Try it: Send back the entries exactly as they were given.

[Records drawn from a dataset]
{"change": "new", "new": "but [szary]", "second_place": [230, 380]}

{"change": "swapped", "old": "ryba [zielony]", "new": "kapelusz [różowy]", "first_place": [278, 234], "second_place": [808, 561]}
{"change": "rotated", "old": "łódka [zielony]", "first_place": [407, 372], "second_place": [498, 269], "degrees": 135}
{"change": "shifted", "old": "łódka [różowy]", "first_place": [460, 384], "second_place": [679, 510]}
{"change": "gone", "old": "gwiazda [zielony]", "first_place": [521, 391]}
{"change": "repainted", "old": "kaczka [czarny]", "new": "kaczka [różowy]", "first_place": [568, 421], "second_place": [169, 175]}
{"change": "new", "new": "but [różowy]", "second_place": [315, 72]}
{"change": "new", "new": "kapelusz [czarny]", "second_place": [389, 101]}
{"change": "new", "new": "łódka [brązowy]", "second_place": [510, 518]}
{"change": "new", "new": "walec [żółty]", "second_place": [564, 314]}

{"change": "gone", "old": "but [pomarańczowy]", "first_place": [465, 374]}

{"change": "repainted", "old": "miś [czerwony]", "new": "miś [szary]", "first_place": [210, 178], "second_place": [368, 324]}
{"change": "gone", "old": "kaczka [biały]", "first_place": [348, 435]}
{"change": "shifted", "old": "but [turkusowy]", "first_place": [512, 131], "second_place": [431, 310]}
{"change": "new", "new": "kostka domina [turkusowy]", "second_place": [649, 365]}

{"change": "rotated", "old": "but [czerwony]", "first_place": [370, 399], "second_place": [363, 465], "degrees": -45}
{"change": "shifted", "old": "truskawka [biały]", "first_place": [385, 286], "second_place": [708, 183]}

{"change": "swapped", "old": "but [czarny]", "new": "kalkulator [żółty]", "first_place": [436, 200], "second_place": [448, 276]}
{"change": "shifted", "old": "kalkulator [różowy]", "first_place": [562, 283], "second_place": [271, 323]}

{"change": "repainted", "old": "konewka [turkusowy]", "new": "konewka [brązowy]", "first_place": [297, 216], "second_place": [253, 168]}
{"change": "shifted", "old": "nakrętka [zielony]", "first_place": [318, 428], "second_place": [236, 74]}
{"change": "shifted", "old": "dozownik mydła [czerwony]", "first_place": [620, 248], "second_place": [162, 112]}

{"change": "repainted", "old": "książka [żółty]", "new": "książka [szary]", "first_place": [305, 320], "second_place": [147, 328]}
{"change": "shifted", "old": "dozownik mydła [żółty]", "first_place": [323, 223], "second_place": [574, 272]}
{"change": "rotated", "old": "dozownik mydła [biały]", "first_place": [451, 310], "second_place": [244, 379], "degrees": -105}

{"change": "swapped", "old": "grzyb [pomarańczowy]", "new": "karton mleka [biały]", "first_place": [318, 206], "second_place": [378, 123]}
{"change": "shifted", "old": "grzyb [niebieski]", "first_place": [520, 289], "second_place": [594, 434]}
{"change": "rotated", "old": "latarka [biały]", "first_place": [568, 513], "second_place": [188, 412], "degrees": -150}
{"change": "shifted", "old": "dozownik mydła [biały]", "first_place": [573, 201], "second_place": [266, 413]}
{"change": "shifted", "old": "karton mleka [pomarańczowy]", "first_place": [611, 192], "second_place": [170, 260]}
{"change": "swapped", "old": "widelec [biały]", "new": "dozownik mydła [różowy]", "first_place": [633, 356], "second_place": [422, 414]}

Solution to this exercise:
{"change": "new", "new": "but [szary]", "second_place": [230, 380]}

{"change": "swapped", "old": "ryba [zielony]", "new": "kapelusz [różowy]", "first_place": [278, 234], "second_place": [808, 561]}
{"change": "rotated", "old": "łódka [zielony]", "first_place": [407, 372], "second_place": [498, 269], "degrees": 135}
{"change": "shifted", "old": "łódka [różowy]", "first_place": [460, 384], "second_place": [679, 510]}
{"change": "gone", "old": "gwiazda [zielony]", "first_place": [521, 391]}
{"change": "repainted", "old": "kaczka [czarny]", "new": "kaczka [różowy]", "first_place": [568, 421], "second_place": [169, 175]}
{"change": "new", "new": "but [różowy]", "second_place": [315, 72]}
{"change": "new", "new": "kapelusz [czarny]", "second_place": [389, 101]}
{"change": "new", "new": "łódka [brązowy]", "second_place": [510, 518]}
{"change": "new", "new": "walec [żółty]", "second_place": [564, 314]}

{"change": "gone", "old": "but [pomarańczowy]", "first_place": [465, 374]}

{"change": "repainted", "old": "miś [czerwony]", "new": "miś [szary]", "first_place": [210, 178], "second_place": [368, 324]}
{"change": "gone", "old": "kaczka [biały]", "first_place": [348, 435]}
{"change": "shifted", "old": "but [turkusowy]", "first_place": [512, 131], "second_place": [431, 310]}
{"change": "new", "new": "kostka domina [turkusowy]", "second_place": [649, 365]}

{"change": "rotated", "old": "but [czerwony]", "first_place": [370, 399], "second_place": [363, 465], "degrees": -45}
{"change": "shifted", "old": "truskawka [biały]", "first_place": [385, 286], "second_place": [708, 183]}

{"change": "swapped", "old": "but [czarny]", "new": "kalkulator [żółty]", "first_place": [436, 200], "second_place": [448, 276]}
{"change": "shifted", "old": "kalkulator [różowy]", "first_place": [562, 283], "second_place": [271, 323]}

{"change": "repainted", "old": "konewka [turkusowy]", "new": "konewka [brązowy]", "first_place": [297, 216], "second_place": [253, 168]}
{"change": "shifted", "old": "nakrętka [zielony]", "first_place": [318, 428], "second_place": [236, 74]}
{"change": "shifted", "old": "dozownik mydła [czerwony]", "first_place": [620, 248], "second_place": [162, 112]}

{"change": "repainted", "old": "książka [żółty]", "new": "książka [szary]", "first_place": [305, 320], "second_place": [147, 328]}
{"change": "shifted", "old": "dozownik mydła [żółty]", "first_place": [323, 223], "second_place": [574, 272]}
{"change": "rotated", "old": "dozownik mydła [biały]", "first_place": [451, 310], "second_place": [244, 379], "degrees": -105}

{"change": "swapped", "old": "grzyb [pomarańczowy]", "new": "karton mleka [biały]", "first_place": [318, 206], "second_place": [378, 123]}
{"change": "shifted", "old": "grzyb [niebieski]", "first_place": [520, 289], "second_place": [594, 434]}
{"change": "rotated", "old": "latarka [biały]", "first_place": [568, 513], "second_place": [188, 412], "degrees": -150}
{"change": "shifted", "old": "dozownik mydła [biały]", "first_place": [573, 201], "second_place": [266, 413]}
{"change": "shifted", "old": "karton mleka [pomarańczowy]", "first_place": [611, 192], "second_place": [170, 260]}
{"change": "swapped", "old": "widelec [biały]", "new": "dozownik mydła [różowy]", "first_place": [633, 356], "second_place": [422, 414]}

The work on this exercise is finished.